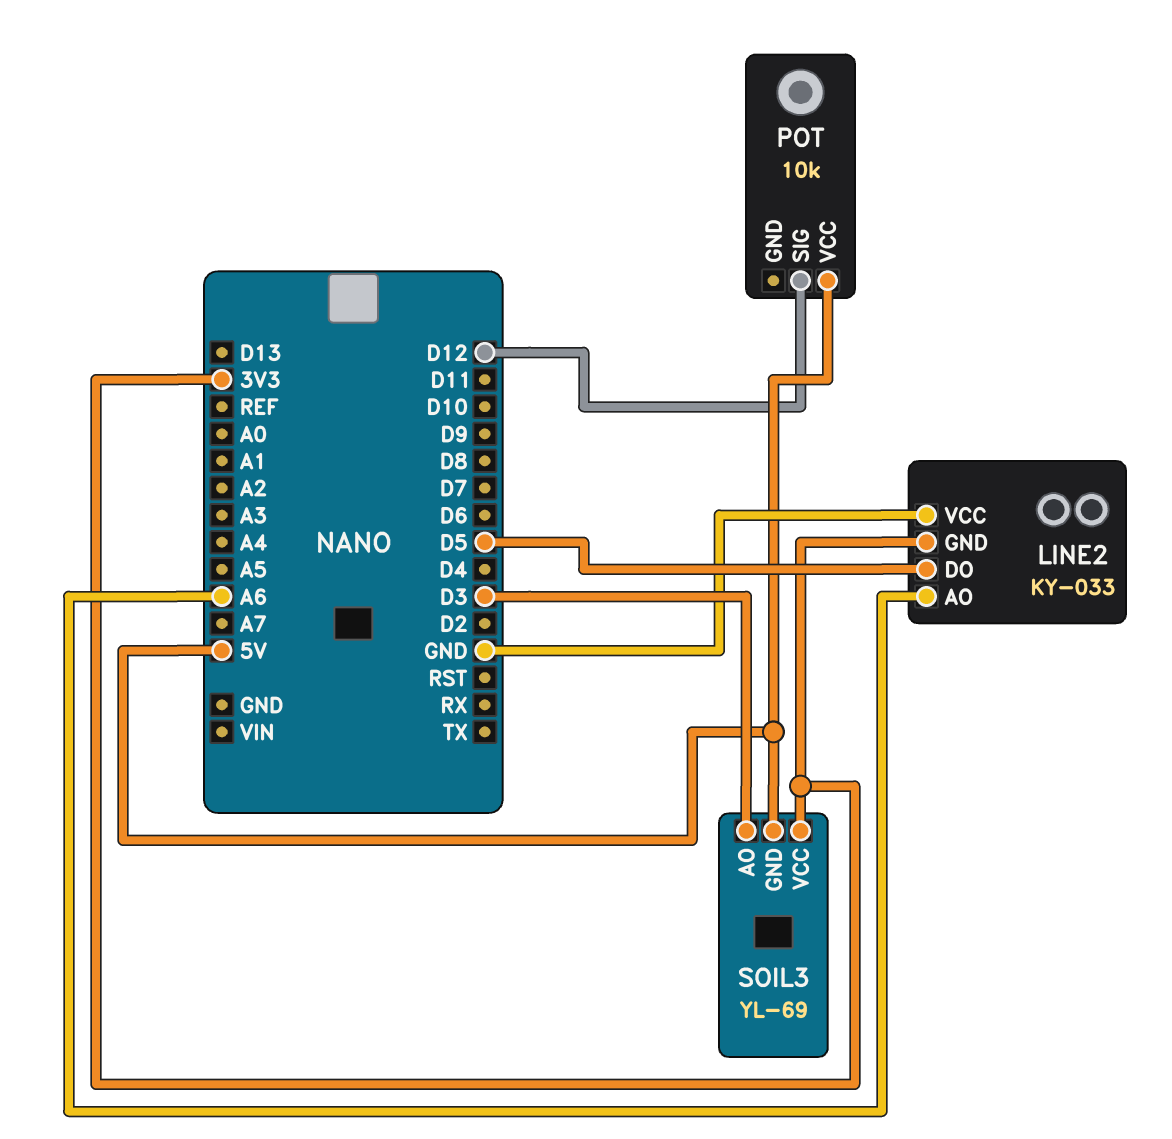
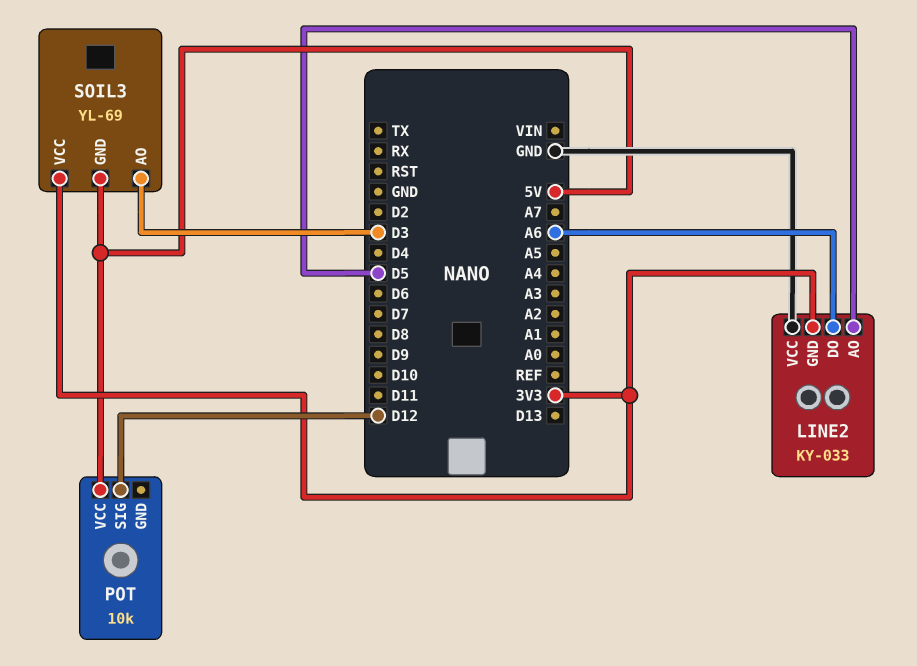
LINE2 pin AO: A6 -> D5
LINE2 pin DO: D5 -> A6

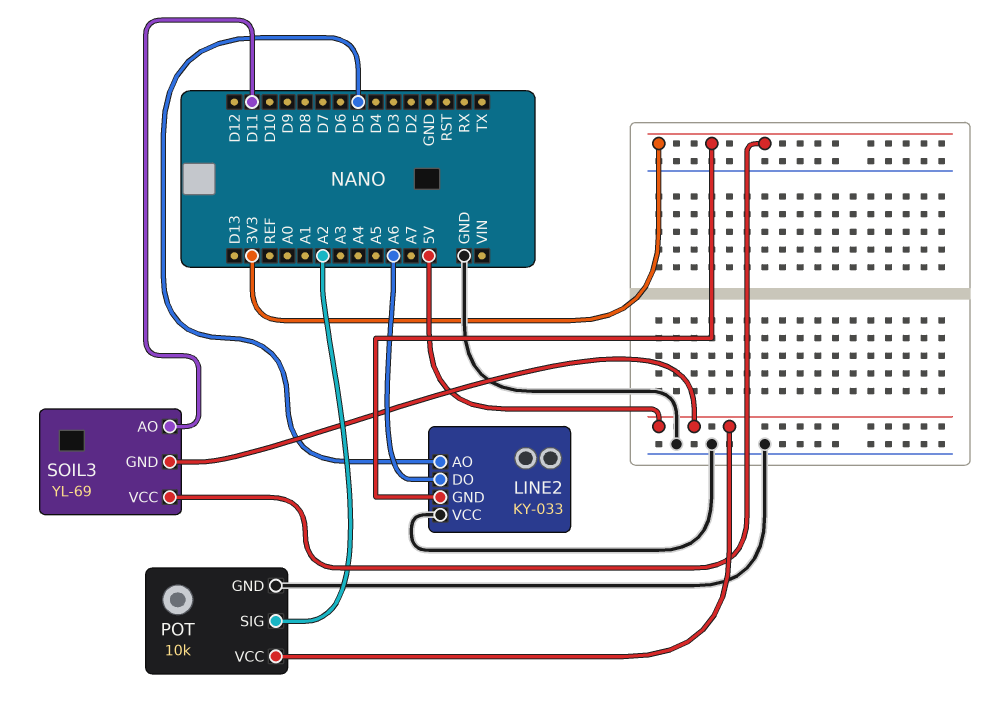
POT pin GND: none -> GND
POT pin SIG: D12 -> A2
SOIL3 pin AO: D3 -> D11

### WHAT THE TASK REQUIRES
Every line from the one containing "POT pin GND: none -> GND" through the end of the material above should be retyped exactly; please include nothing else.

### RESULT FOR THIS EXERCISE
POT pin GND: none -> GND
POT pin SIG: D12 -> A2
SOIL3 pin AO: D3 -> D11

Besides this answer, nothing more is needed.